The problem.
Please go through the records below and return every line holding the word "brown".

Data for analysis.
------------------------------------------------------------

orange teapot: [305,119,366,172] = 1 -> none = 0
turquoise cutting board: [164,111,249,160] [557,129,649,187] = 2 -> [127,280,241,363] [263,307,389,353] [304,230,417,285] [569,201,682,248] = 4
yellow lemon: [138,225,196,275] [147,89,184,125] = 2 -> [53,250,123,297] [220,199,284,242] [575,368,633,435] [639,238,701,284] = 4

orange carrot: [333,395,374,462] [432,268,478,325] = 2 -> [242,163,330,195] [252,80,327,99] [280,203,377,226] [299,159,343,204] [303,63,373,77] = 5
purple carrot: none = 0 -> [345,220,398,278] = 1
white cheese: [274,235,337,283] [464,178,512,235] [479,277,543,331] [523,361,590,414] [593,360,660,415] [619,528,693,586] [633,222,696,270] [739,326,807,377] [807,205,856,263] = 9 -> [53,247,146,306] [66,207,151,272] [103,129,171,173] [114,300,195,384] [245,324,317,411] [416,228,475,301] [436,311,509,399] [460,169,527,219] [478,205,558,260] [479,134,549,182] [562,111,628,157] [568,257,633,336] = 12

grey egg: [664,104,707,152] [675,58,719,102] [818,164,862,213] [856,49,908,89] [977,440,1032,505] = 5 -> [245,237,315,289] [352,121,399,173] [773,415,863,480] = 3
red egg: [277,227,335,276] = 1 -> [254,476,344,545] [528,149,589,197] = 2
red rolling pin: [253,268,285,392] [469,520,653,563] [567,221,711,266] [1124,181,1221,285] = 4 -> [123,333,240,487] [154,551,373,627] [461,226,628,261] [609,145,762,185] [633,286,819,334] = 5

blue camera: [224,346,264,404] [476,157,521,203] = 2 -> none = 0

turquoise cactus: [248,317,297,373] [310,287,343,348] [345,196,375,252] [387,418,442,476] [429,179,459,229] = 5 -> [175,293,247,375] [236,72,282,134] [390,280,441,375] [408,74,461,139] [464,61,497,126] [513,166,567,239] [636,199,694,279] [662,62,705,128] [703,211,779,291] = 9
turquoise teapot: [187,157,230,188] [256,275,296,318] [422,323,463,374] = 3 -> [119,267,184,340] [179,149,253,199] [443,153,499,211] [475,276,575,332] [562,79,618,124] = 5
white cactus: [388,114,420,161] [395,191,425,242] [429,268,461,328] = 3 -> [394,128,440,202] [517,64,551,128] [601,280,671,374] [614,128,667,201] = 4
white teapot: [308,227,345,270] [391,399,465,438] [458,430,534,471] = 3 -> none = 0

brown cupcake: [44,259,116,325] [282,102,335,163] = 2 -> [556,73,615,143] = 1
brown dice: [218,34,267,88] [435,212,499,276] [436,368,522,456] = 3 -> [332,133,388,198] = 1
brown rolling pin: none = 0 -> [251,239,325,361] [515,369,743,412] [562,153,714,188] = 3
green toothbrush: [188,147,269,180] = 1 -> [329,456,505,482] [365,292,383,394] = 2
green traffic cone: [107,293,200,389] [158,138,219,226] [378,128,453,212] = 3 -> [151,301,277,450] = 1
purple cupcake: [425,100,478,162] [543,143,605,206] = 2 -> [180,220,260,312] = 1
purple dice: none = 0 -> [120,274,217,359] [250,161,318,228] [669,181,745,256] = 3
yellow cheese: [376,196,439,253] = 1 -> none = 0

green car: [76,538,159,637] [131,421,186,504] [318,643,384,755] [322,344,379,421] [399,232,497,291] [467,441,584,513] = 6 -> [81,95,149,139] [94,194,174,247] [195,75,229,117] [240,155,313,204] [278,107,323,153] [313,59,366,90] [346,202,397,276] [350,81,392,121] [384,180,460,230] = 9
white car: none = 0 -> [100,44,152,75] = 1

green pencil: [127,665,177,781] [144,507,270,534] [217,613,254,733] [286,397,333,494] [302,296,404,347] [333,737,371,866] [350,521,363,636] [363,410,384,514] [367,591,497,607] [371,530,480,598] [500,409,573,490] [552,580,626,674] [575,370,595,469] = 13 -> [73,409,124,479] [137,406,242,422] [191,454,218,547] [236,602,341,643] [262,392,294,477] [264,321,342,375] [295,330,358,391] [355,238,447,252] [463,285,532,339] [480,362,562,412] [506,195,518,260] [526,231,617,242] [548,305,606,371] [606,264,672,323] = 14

------------------------------------------------------------

Completed exercise.
brown cupcake: [44,259,116,325] [282,102,335,163] = 2 -> [556,73,615,143] = 1
brown dice: [218,34,267,88] [435,212,499,276] [436,368,522,456] = 3 -> [332,133,388,198] = 1
brown rolling pin: none = 0 -> [251,239,325,361] [515,369,743,412] [562,153,714,188] = 3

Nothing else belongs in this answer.